** Opening Source information block **
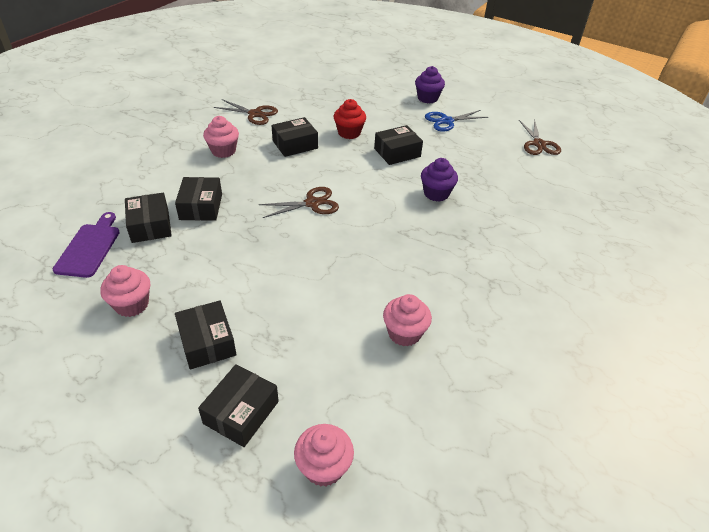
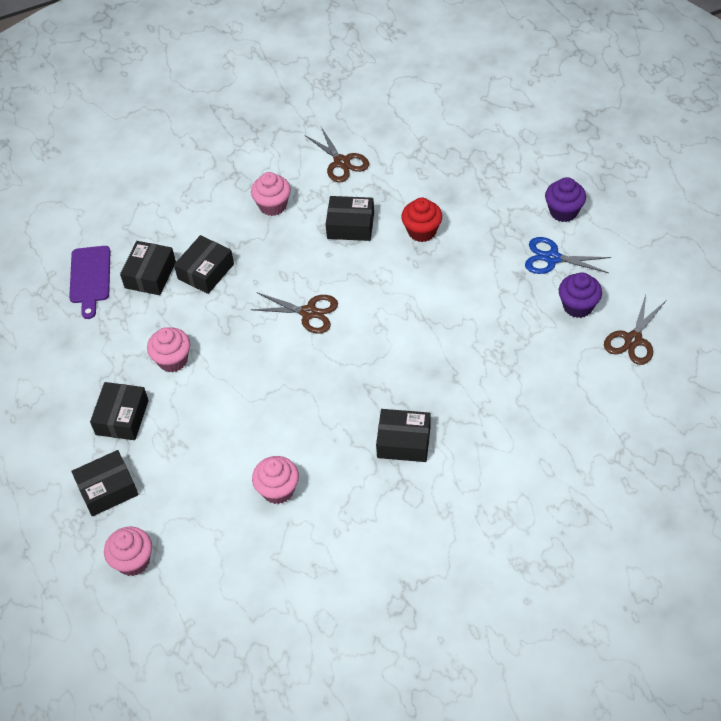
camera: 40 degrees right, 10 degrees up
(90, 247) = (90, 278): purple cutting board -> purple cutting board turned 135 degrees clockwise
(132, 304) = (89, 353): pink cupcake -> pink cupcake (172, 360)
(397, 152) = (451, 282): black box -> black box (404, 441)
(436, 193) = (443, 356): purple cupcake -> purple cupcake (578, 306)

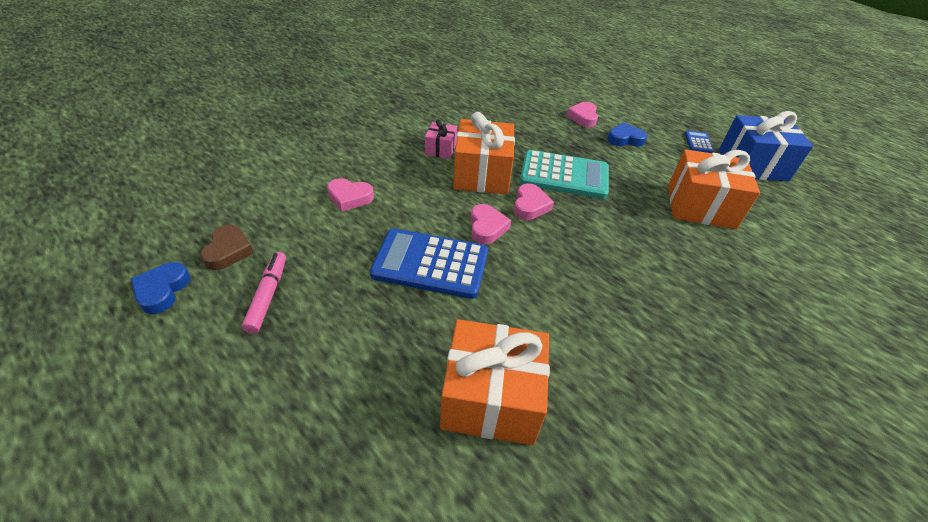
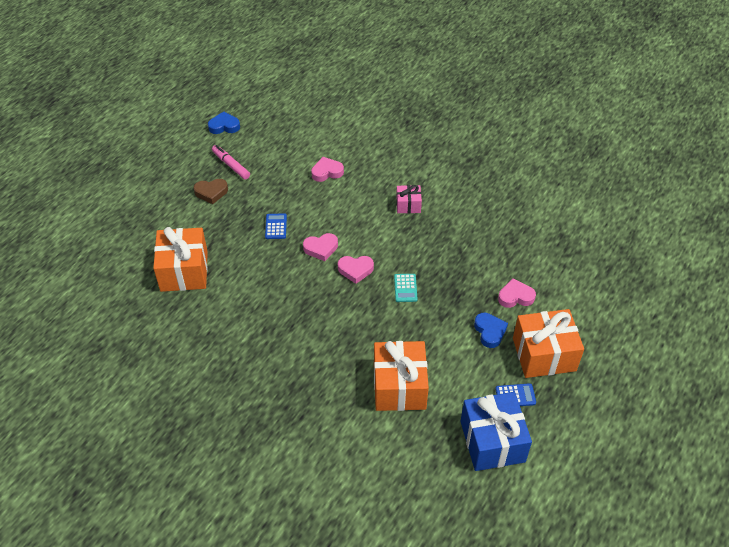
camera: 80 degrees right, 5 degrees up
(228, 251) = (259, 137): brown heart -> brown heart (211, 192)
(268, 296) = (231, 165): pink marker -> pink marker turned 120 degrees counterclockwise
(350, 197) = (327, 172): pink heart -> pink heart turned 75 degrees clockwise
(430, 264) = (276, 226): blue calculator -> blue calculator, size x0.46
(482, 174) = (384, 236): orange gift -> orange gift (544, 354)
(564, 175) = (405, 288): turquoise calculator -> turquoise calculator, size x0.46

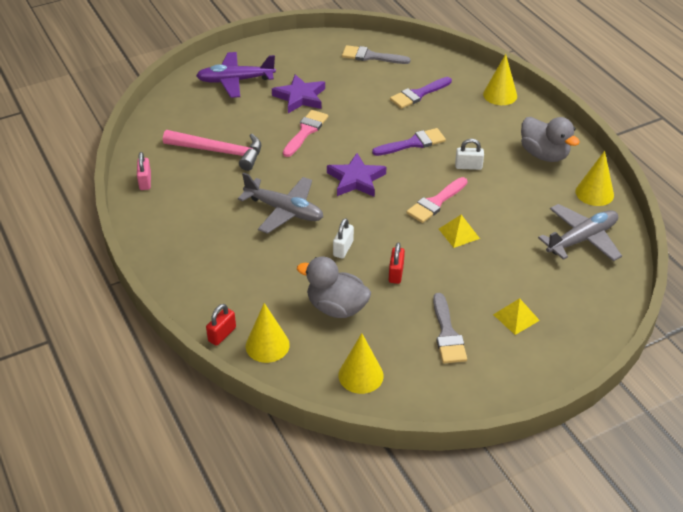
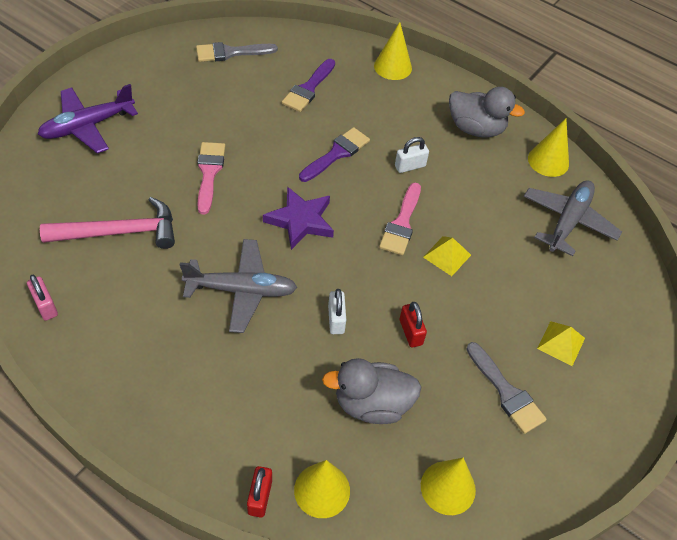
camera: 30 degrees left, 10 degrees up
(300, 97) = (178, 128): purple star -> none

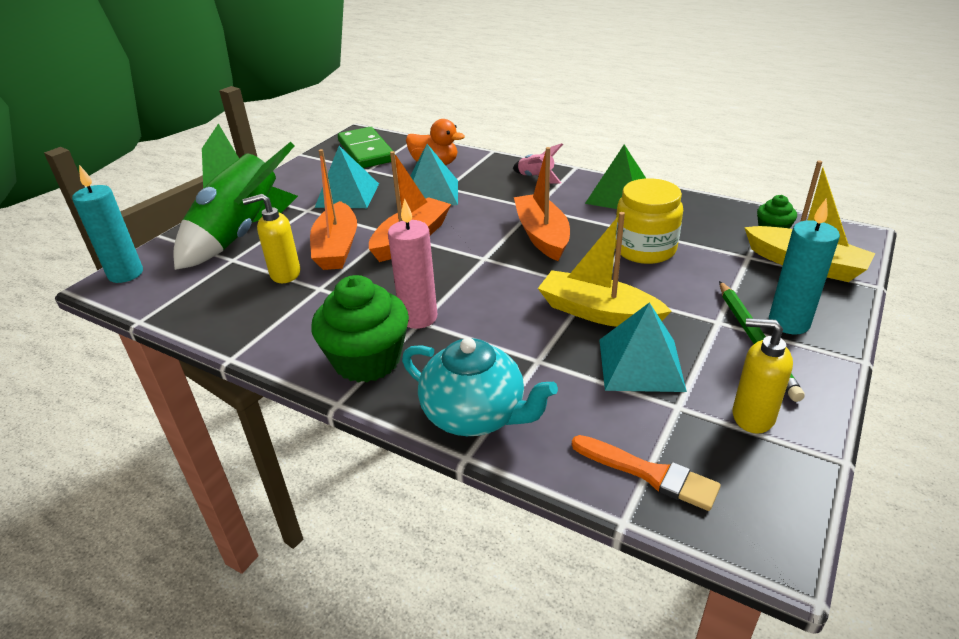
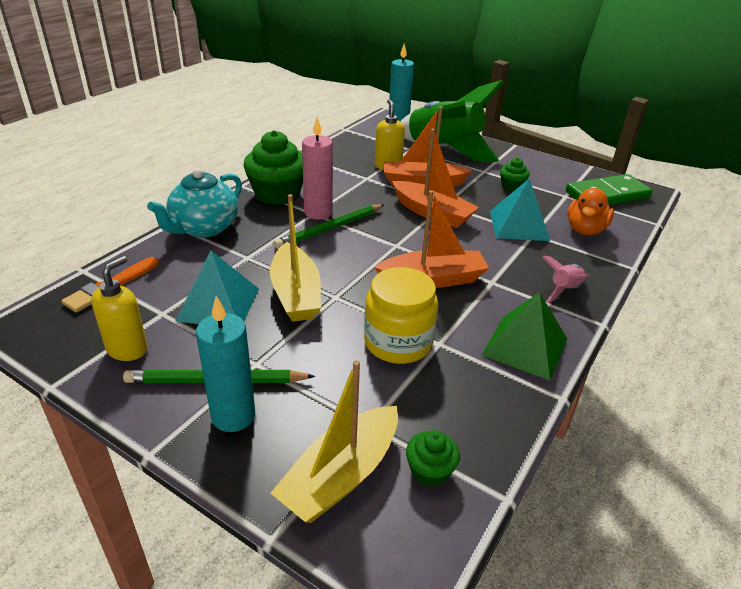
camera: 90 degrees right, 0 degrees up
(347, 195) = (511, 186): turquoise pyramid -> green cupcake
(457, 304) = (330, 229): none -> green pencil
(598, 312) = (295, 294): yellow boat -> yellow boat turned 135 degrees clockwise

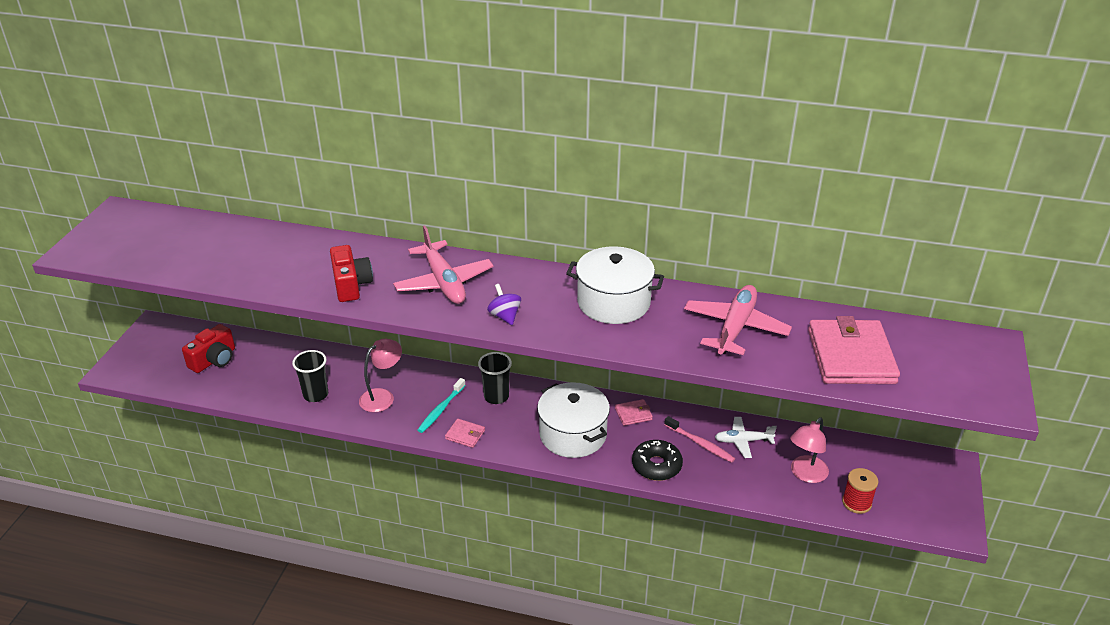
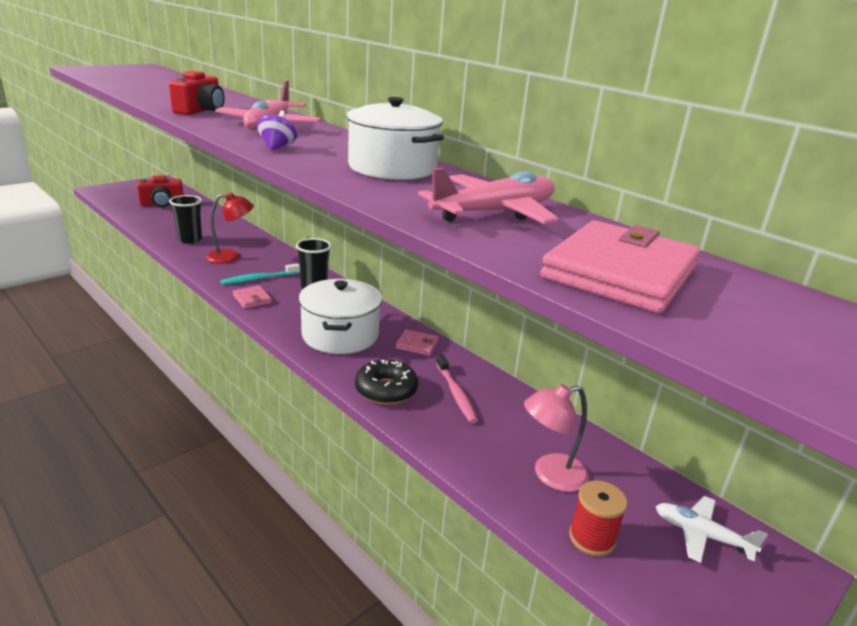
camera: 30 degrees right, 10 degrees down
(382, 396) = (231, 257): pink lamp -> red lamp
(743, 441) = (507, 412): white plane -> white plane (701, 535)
** Closing Source information block **
What is being asked
Each line with "none" in it must be identified and copied from the material.

Written answer
(300, 97) = (178, 128): purple star -> none
(457, 304) = (330, 229): none -> green pencil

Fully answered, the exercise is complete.